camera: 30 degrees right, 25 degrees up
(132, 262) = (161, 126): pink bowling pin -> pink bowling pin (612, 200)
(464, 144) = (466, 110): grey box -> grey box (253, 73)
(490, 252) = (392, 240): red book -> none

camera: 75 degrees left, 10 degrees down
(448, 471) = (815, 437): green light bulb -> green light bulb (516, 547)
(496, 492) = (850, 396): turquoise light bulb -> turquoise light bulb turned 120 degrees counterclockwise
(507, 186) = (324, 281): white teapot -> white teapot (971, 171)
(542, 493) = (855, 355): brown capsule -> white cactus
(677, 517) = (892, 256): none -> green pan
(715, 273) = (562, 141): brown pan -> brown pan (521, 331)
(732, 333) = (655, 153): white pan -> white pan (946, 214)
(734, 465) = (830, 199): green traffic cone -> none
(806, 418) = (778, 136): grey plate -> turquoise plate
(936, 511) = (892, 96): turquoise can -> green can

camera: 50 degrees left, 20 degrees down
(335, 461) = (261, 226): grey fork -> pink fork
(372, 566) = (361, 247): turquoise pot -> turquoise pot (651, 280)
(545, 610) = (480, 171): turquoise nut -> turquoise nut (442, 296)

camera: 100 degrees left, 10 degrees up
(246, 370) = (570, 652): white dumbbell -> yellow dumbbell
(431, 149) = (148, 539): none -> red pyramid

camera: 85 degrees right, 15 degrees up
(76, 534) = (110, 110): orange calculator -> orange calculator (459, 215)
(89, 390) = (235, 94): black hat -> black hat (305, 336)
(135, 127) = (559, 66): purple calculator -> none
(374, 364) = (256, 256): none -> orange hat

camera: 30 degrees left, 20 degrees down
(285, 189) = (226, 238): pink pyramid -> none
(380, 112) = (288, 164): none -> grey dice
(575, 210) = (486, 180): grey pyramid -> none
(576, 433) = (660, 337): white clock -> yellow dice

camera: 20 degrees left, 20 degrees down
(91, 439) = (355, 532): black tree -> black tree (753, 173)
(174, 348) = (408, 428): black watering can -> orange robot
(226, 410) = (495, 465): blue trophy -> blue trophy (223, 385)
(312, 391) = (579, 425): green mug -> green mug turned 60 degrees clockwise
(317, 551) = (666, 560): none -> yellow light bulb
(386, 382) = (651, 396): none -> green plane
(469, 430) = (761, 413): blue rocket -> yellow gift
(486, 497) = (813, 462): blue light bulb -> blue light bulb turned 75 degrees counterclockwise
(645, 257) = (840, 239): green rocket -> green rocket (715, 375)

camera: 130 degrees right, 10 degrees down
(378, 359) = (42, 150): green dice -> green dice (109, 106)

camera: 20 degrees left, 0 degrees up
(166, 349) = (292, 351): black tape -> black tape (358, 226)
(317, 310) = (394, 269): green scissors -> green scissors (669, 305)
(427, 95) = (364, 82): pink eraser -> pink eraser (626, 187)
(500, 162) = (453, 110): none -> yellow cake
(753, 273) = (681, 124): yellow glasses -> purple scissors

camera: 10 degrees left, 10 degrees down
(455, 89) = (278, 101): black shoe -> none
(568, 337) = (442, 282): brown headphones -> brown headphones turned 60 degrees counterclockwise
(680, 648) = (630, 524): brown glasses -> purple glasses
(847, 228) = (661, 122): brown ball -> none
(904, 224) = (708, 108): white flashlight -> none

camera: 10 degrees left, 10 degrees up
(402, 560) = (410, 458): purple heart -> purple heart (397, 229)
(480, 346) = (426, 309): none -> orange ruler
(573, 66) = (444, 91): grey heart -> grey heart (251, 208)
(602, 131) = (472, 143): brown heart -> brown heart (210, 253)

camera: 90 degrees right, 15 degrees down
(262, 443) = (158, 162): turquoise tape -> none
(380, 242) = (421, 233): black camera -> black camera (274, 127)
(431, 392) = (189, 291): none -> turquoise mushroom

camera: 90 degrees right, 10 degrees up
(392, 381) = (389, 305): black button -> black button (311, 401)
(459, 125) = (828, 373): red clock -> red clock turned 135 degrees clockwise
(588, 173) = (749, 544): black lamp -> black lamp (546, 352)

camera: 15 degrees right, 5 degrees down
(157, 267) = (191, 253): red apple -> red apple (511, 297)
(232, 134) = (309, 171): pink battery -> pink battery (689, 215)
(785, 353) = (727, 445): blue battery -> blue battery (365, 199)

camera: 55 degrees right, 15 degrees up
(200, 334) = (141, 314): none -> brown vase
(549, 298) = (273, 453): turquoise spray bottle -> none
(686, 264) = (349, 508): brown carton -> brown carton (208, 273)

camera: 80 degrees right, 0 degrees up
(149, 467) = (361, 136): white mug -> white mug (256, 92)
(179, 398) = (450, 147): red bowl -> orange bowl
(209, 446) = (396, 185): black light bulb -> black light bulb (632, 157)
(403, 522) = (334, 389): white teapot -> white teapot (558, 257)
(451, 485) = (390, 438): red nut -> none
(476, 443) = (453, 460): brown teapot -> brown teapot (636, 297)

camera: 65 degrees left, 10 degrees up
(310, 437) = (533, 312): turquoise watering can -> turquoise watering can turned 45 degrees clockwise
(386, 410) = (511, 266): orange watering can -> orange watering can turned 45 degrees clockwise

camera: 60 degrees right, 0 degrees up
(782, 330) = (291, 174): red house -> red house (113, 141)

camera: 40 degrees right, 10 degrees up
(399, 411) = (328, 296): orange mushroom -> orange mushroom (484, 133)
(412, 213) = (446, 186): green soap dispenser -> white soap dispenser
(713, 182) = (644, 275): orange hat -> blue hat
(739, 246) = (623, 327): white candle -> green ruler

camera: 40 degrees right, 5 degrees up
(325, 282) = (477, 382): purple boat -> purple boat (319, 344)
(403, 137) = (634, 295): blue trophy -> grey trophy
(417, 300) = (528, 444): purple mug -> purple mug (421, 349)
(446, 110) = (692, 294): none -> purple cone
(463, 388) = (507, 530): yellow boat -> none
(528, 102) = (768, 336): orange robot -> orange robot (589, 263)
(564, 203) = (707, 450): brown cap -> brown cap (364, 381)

■ ■ ■ ■

YOUR OBJECTIVE:
All of the records above should be given again exactly as written.

ANSWER AREA:
camera: 30 degrees right, 25 degrees up
(132, 262) = (161, 126): pink bowling pin -> pink bowling pin (612, 200)
(464, 144) = (466, 110): grey box -> grey box (253, 73)
(490, 252) = (392, 240): red book -> none

camera: 75 degrees left, 10 degrees down
(448, 471) = (815, 437): green light bulb -> green light bulb (516, 547)
(496, 492) = (850, 396): turquoise light bulb -> turquoise light bulb turned 120 degrees counterclockwise
(507, 186) = (324, 281): white teapot -> white teapot (971, 171)
(542, 493) = (855, 355): brown capsule -> white cactus
(677, 517) = (892, 256): none -> green pan
(715, 273) = (562, 141): brown pan -> brown pan (521, 331)
(732, 333) = (655, 153): white pan -> white pan (946, 214)
(734, 465) = (830, 199): green traffic cone -> none
(806, 418) = (778, 136): grey plate -> turquoise plate
(936, 511) = (892, 96): turquoise can -> green can

camera: 50 degrees left, 20 degrees down
(335, 461) = (261, 226): grey fork -> pink fork
(372, 566) = (361, 247): turquoise pot -> turquoise pot (651, 280)
(545, 610) = (480, 171): turquoise nut -> turquoise nut (442, 296)

camera: 100 degrees left, 10 degrees up
(246, 370) = (570, 652): white dumbbell -> yellow dumbbell
(431, 149) = (148, 539): none -> red pyramid

camera: 85 degrees right, 15 degrees up
(76, 534) = (110, 110): orange calculator -> orange calculator (459, 215)
(89, 390) = (235, 94): black hat -> black hat (305, 336)
(135, 127) = (559, 66): purple calculator -> none
(374, 364) = (256, 256): none -> orange hat

camera: 30 degrees left, 20 degrees down
(285, 189) = (226, 238): pink pyramid -> none
(380, 112) = (288, 164): none -> grey dice
(575, 210) = (486, 180): grey pyramid -> none
(576, 433) = (660, 337): white clock -> yellow dice

camera: 20 degrees left, 20 degrees down
(91, 439) = (355, 532): black tree -> black tree (753, 173)
(174, 348) = (408, 428): black watering can -> orange robot
(226, 410) = (495, 465): blue trophy -> blue trophy (223, 385)
(312, 391) = (579, 425): green mug -> green mug turned 60 degrees clockwise
(317, 551) = (666, 560): none -> yellow light bulb
(386, 382) = (651, 396): none -> green plane
(469, 430) = (761, 413): blue rocket -> yellow gift
(486, 497) = (813, 462): blue light bulb -> blue light bulb turned 75 degrees counterclockwise
(645, 257) = (840, 239): green rocket -> green rocket (715, 375)

camera: 130 degrees right, 10 degrees down
(378, 359) = (42, 150): green dice -> green dice (109, 106)

camera: 20 degrees left, 0 degrees up
(166, 349) = (292, 351): black tape -> black tape (358, 226)
(317, 310) = (394, 269): green scissors -> green scissors (669, 305)
(427, 95) = (364, 82): pink eraser -> pink eraser (626, 187)
(500, 162) = (453, 110): none -> yellow cake
(753, 273) = (681, 124): yellow glasses -> purple scissors

camera: 10 degrees left, 10 degrees down
(455, 89) = (278, 101): black shoe -> none
(568, 337) = (442, 282): brown headphones -> brown headphones turned 60 degrees counterclockwise
(680, 648) = (630, 524): brown glasses -> purple glasses
(847, 228) = (661, 122): brown ball -> none
(904, 224) = (708, 108): white flashlight -> none

camera: 10 degrees left, 10 degrees up
(402, 560) = (410, 458): purple heart -> purple heart (397, 229)
(480, 346) = (426, 309): none -> orange ruler
(573, 66) = (444, 91): grey heart -> grey heart (251, 208)
(602, 131) = (472, 143): brown heart -> brown heart (210, 253)

camera: 90 degrees right, 15 degrees down
(262, 443) = (158, 162): turquoise tape -> none
(380, 242) = (421, 233): black camera -> black camera (274, 127)
(431, 392) = (189, 291): none -> turquoise mushroom

camera: 90 degrees right, 10 degrees up
(392, 381) = (389, 305): black button -> black button (311, 401)
(459, 125) = (828, 373): red clock -> red clock turned 135 degrees clockwise
(588, 173) = (749, 544): black lamp -> black lamp (546, 352)

camera: 15 degrees right, 5 degrees down
(157, 267) = (191, 253): red apple -> red apple (511, 297)
(232, 134) = (309, 171): pink battery -> pink battery (689, 215)
(785, 353) = (727, 445): blue battery -> blue battery (365, 199)

camera: 55 degrees right, 15 degrees up
(200, 334) = (141, 314): none -> brown vase
(549, 298) = (273, 453): turquoise spray bottle -> none
(686, 264) = (349, 508): brown carton -> brown carton (208, 273)

camera: 80 degrees right, 0 degrees up
(149, 467) = (361, 136): white mug -> white mug (256, 92)
(179, 398) = (450, 147): red bowl -> orange bowl
(209, 446) = (396, 185): black light bulb -> black light bulb (632, 157)
(403, 522) = (334, 389): white teapot -> white teapot (558, 257)
(451, 485) = (390, 438): red nut -> none
(476, 443) = (453, 460): brown teapot -> brown teapot (636, 297)

camera: 65 degrees left, 10 degrees up
(310, 437) = (533, 312): turquoise watering can -> turquoise watering can turned 45 degrees clockwise
(386, 410) = (511, 266): orange watering can -> orange watering can turned 45 degrees clockwise

camera: 60 degrees right, 0 degrees up
(782, 330) = (291, 174): red house -> red house (113, 141)

camera: 40 degrees right, 10 degrees up
(399, 411) = (328, 296): orange mushroom -> orange mushroom (484, 133)
(412, 213) = (446, 186): green soap dispenser -> white soap dispenser
(713, 182) = (644, 275): orange hat -> blue hat
(739, 246) = (623, 327): white candle -> green ruler

camera: 40 degrees right, 5 degrees up
(325, 282) = (477, 382): purple boat -> purple boat (319, 344)
(403, 137) = (634, 295): blue trophy -> grey trophy
(417, 300) = (528, 444): purple mug -> purple mug (421, 349)
(446, 110) = (692, 294): none -> purple cone
(463, 388) = (507, 530): yellow boat -> none
(528, 102) = (768, 336): orange robot -> orange robot (589, 263)
(564, 203) = (707, 450): brown cap -> brown cap (364, 381)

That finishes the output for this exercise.